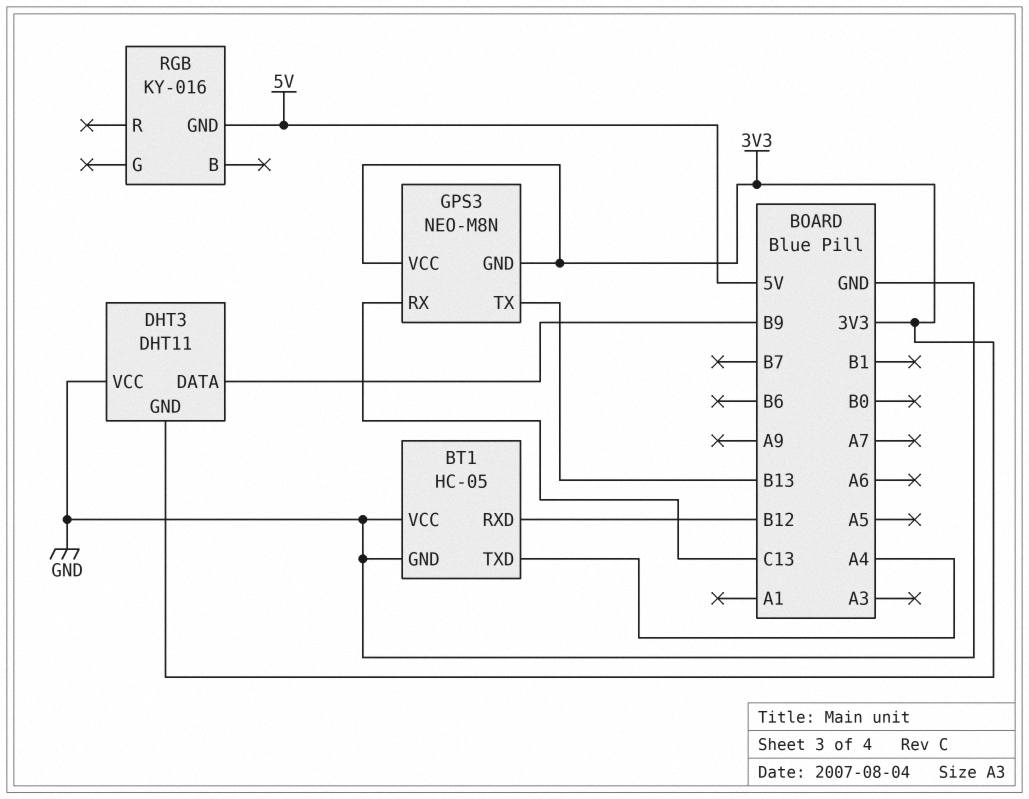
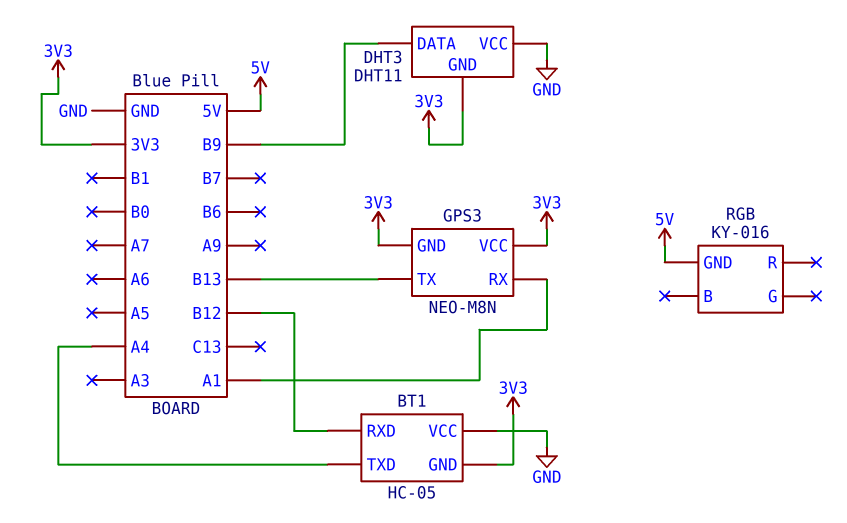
BT1 pin GND: GND -> 3V3
GPS3 pin RX: C13 -> A1

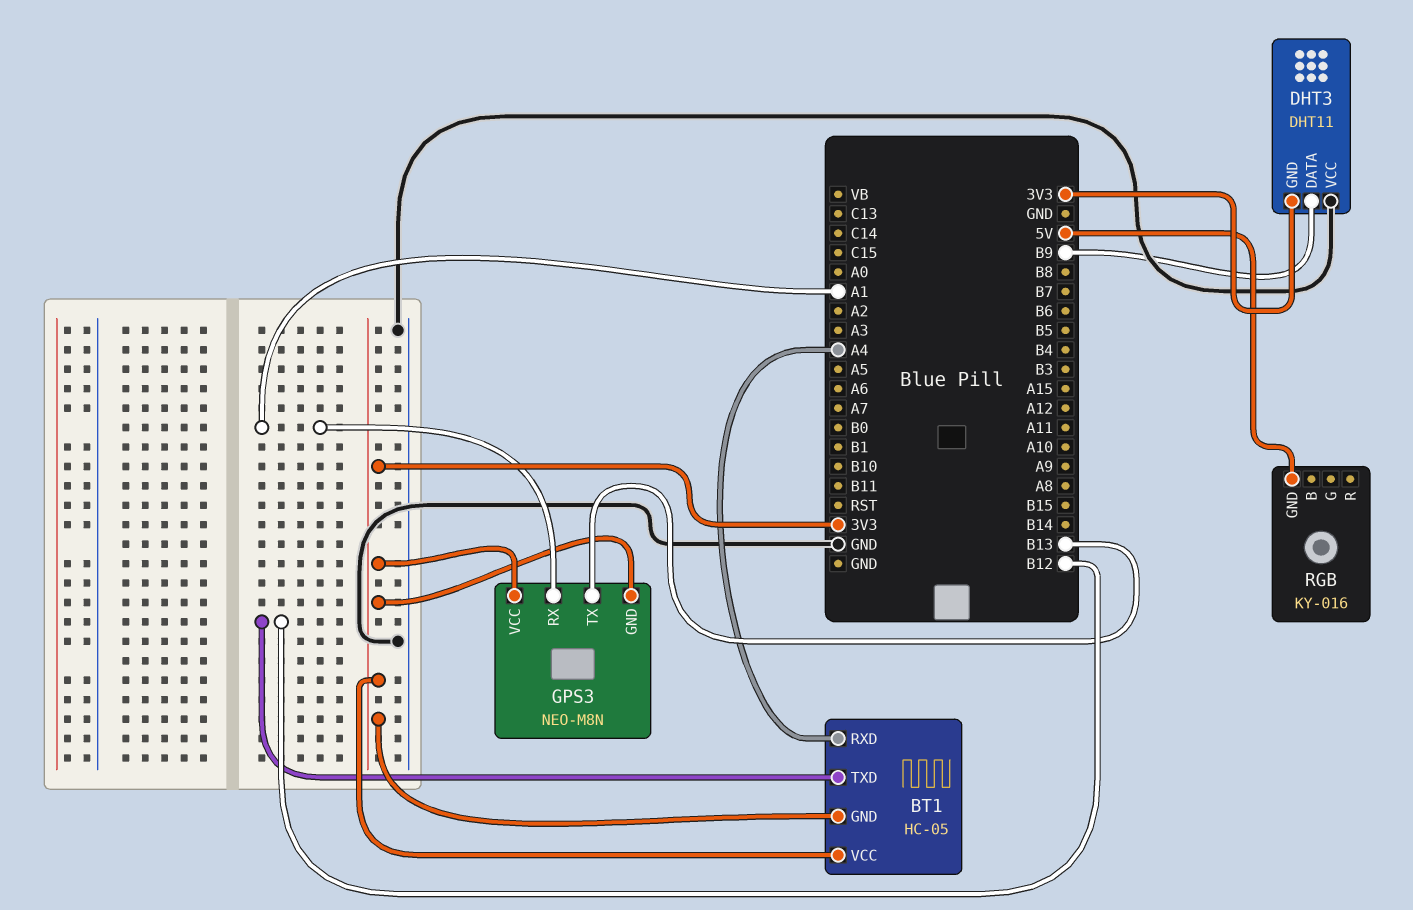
BT1 pin RXD: B12 -> A4
BT1 pin TXD: A4 -> B12
BT1 pin VCC: GND -> 3V3

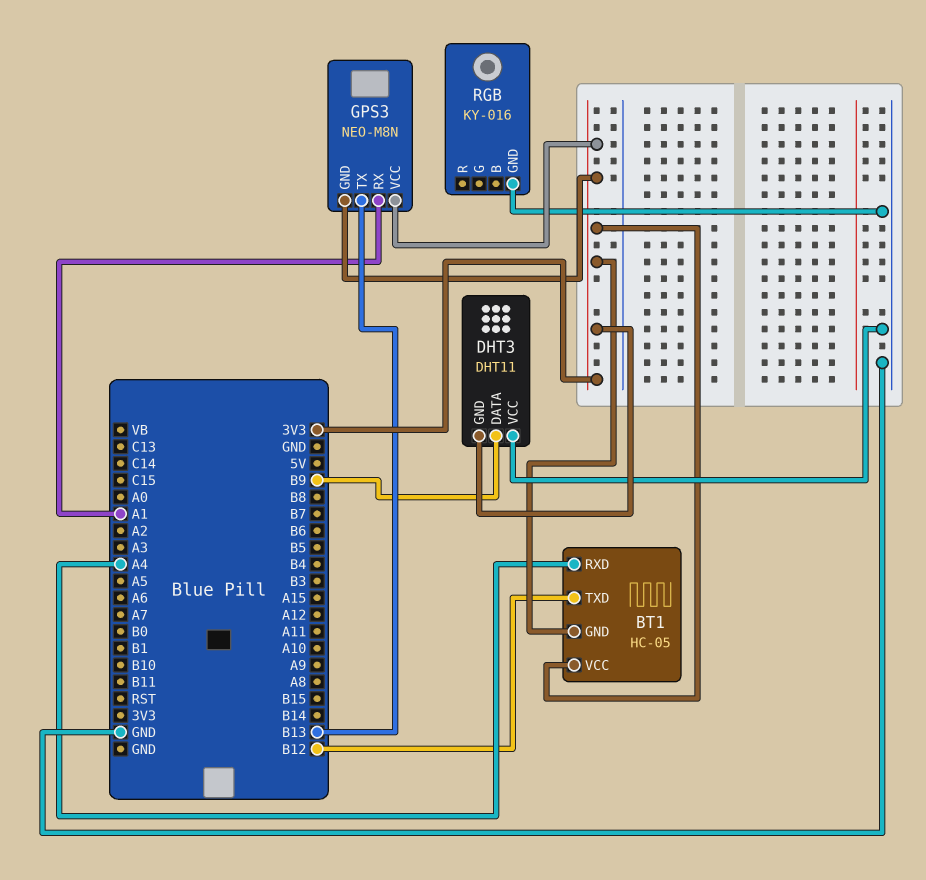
RGB pin GND: 5V -> GND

——

* [WHAT IS REQUIRED]
Pictures stay out; repeat all the rest of the records exactly.

* [WRITTEN ANSWER]
BT1 pin GND: GND -> 3V3
GPS3 pin RX: C13 -> A1

BT1 pin RXD: B12 -> A4
BT1 pin TXD: A4 -> B12
BT1 pin VCC: GND -> 3V3

RGB pin GND: 5V -> GND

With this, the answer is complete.